WORK ORDER → A verbatim copy of the full data, with no pictures, is the expected answer.

PROVIDED RECORDS →
══════════════════════════════

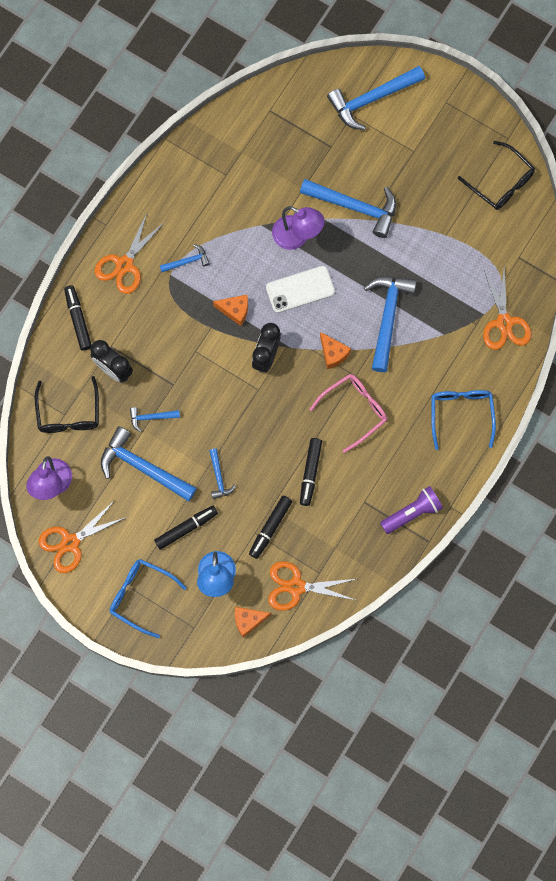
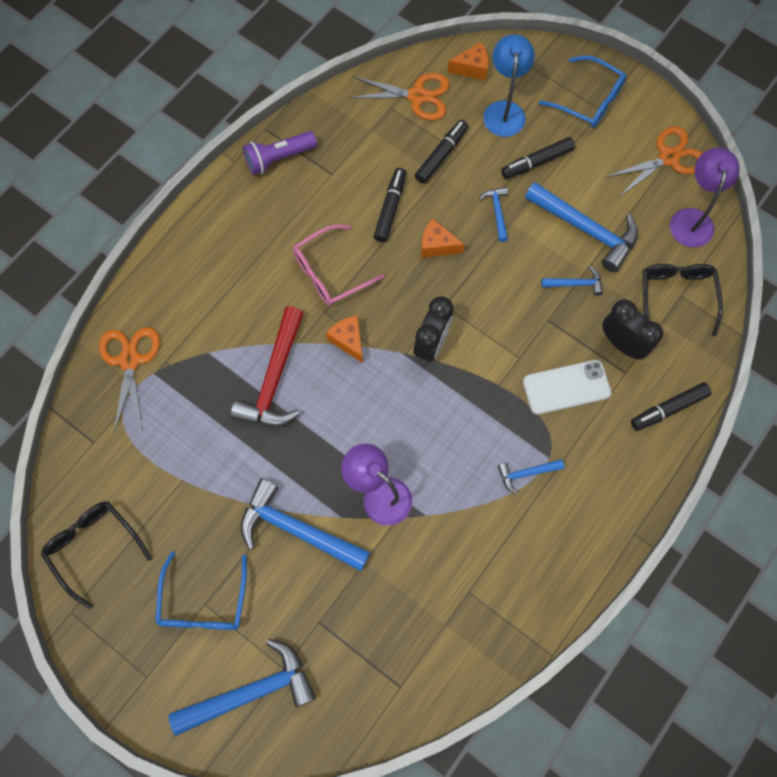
camera: 175 degrees left, 5 degrees down
(78, 319) = (668, 409): black marker -> black marker turned 75 degrees clockwise
(124, 264) = (609, 476): orange scissors -> none
(235, 310) = (467, 404): orange cheese -> orange cheese (437, 245)
(300, 289) = (381, 424): white phone -> white phone (566, 387)
(387, 317) = (274, 379): blue hammer -> red hammer
(461, 413) = (203, 259): blue glasses -> blue glasses (203, 603)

══════════════════════════════

EXERCISE RESPONSE →
camera: 175 degrees left, 5 degrees down
(78, 319) = (668, 409): black marker -> black marker turned 75 degrees clockwise
(124, 264) = (609, 476): orange scissors -> none
(235, 310) = (467, 404): orange cheese -> orange cheese (437, 245)
(300, 289) = (381, 424): white phone -> white phone (566, 387)
(387, 317) = (274, 379): blue hammer -> red hammer
(461, 413) = (203, 259): blue glasses -> blue glasses (203, 603)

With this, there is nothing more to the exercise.